= Task brief =
Word for word, and with pictures excluded, copy out all the records that follow.

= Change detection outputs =

===

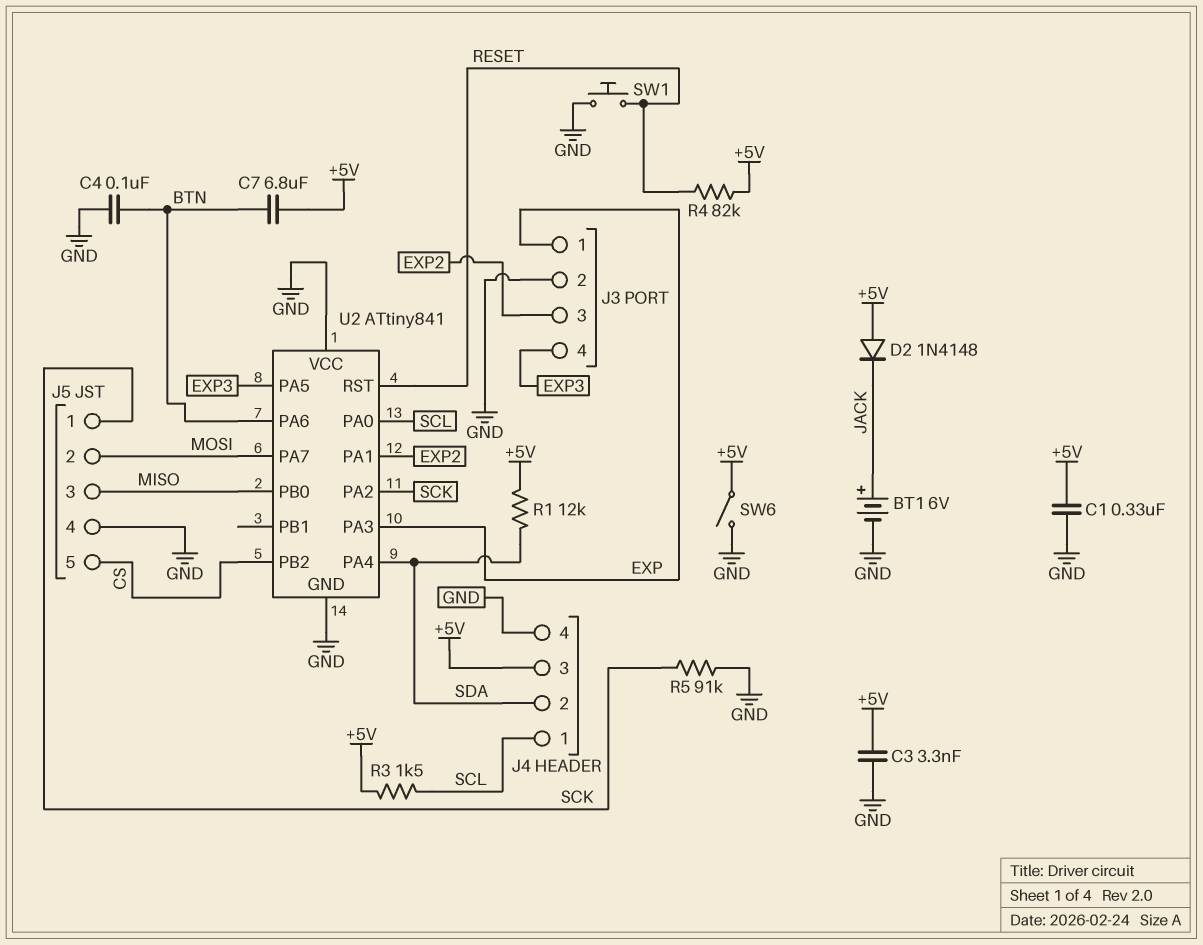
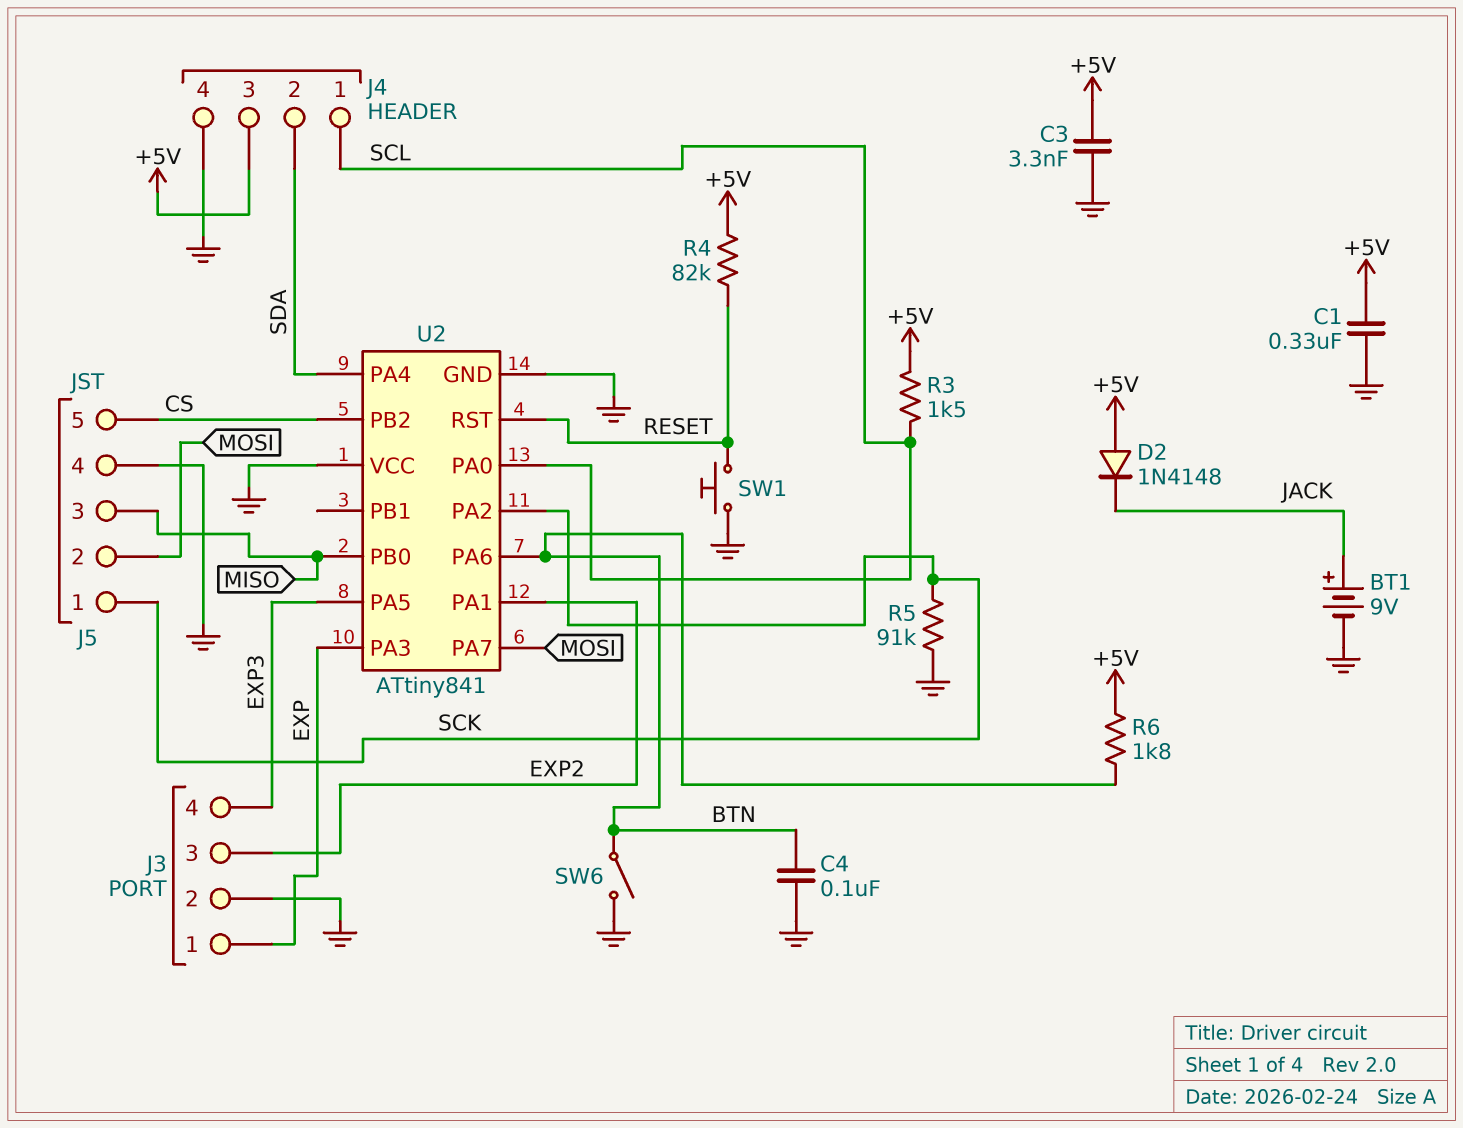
BT1: 6V (plus JACK, minus GND) -> 9V (plus JACK, minus GND)
C7: 6.8uF (+5V, BTN) -> none
R1: 12k (+5V, SDA) -> none
R6: none -> 1.8k (+5V, BTN)
SW6: switch (+5V, GND) -> switch (BTN, GND)

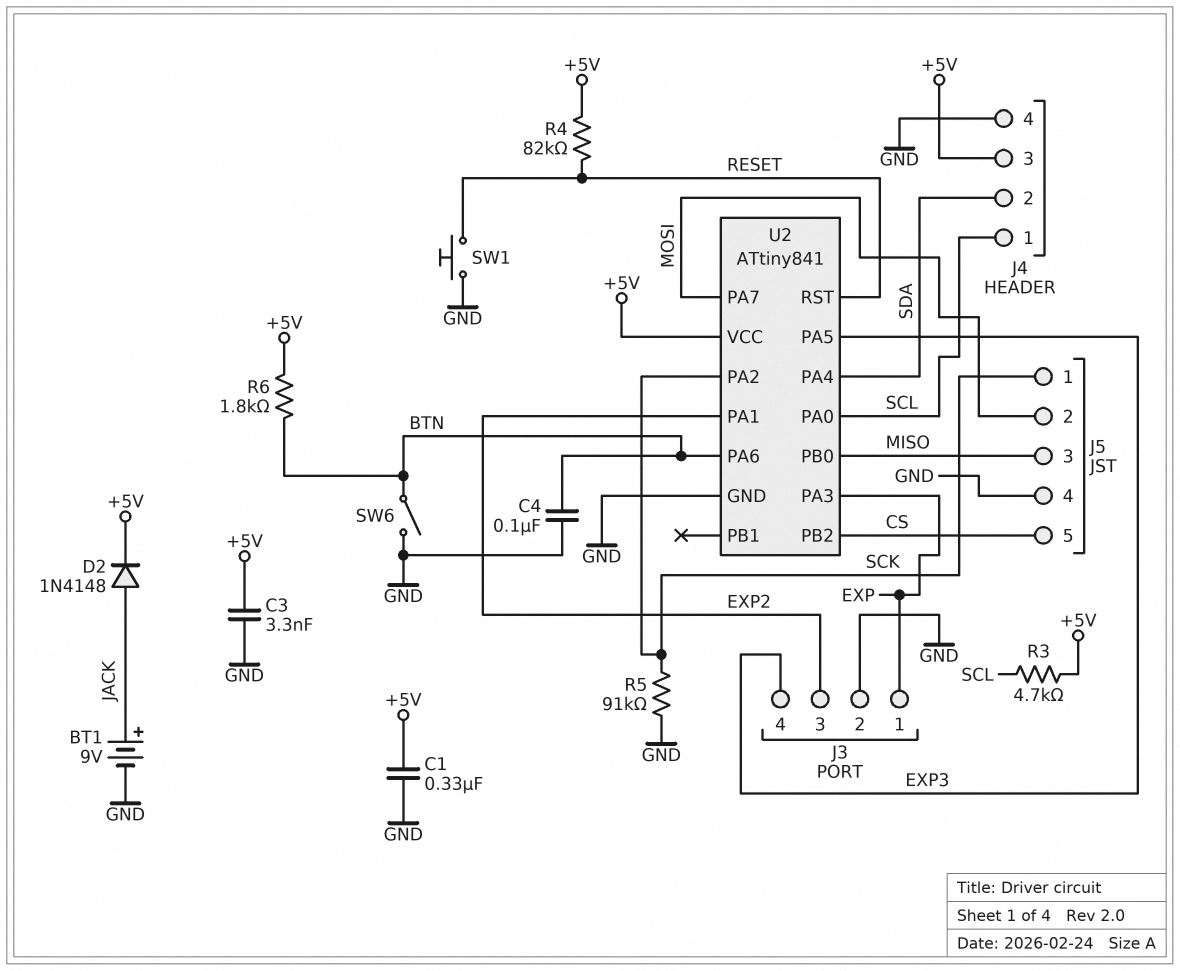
D2: diode 1N4148 (A +5V, K JACK) -> diode 1N4148 (A JACK, K +5V)
R3: 1.5k (+5V, SCL) -> 4.7k (+5V, SCL)
U2 pin VCC: GND -> +5V

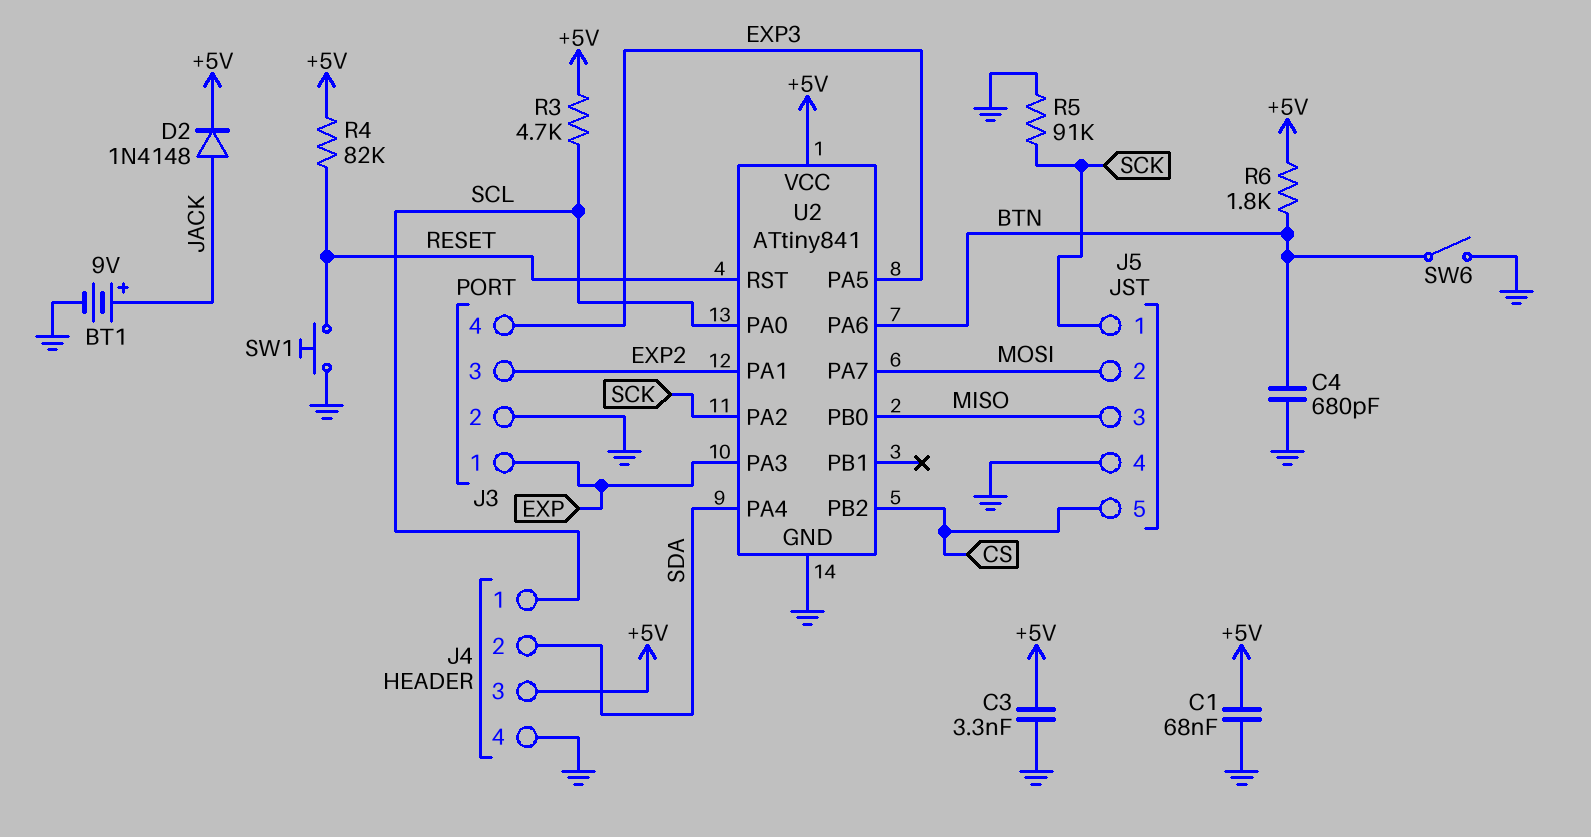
C1: 330nF (+5V, GND) -> 68nF (+5V, GND)
C4: 100nF (BTN, GND) -> 680pF (BTN, GND)

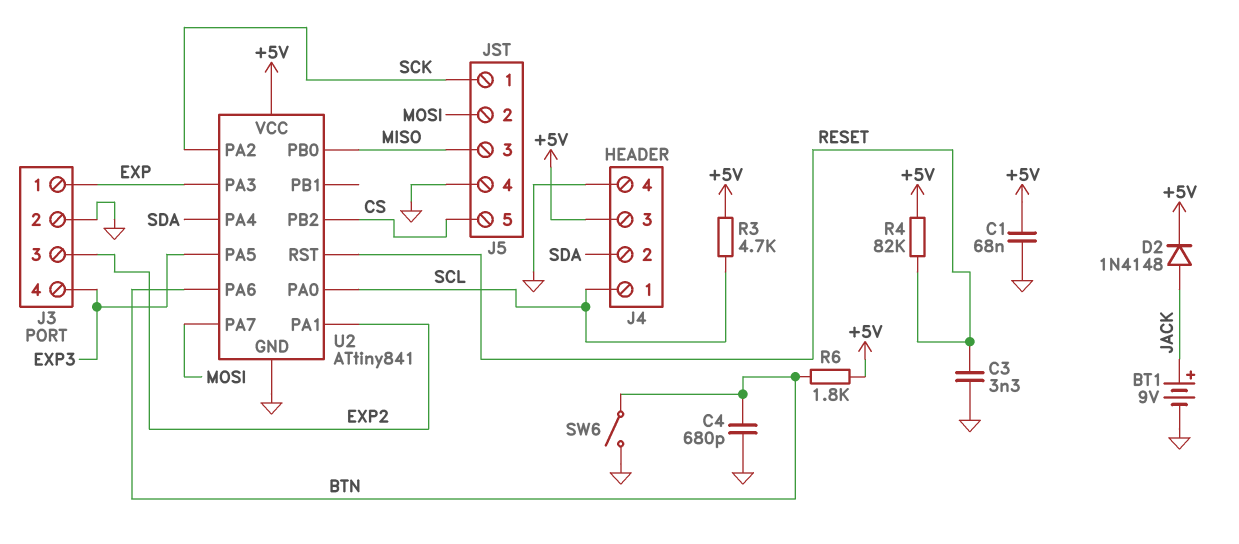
C3: 3.3nF (+5V, GND) -> 3.3nF (GND, RESET)
R5: 91k (GND, SCK) -> none
SW1: button (GND, RESET) -> none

===

= Response to the task =
BT1: 6V (plus JACK, minus GND) -> 9V (plus JACK, minus GND)
C7: 6.8uF (+5V, BTN) -> none
R1: 12k (+5V, SDA) -> none
R6: none -> 1.8k (+5V, BTN)
SW6: switch (+5V, GND) -> switch (BTN, GND)

D2: diode 1N4148 (A +5V, K JACK) -> diode 1N4148 (A JACK, K +5V)
R3: 1.5k (+5V, SCL) -> 4.7k (+5V, SCL)
U2 pin VCC: GND -> +5V

C1: 330nF (+5V, GND) -> 68nF (+5V, GND)
C4: 100nF (BTN, GND) -> 680pF (BTN, GND)

C3: 3.3nF (+5V, GND) -> 3.3nF (GND, RESET)
R5: 91k (GND, SCK) -> none
SW1: button (GND, RESET) -> none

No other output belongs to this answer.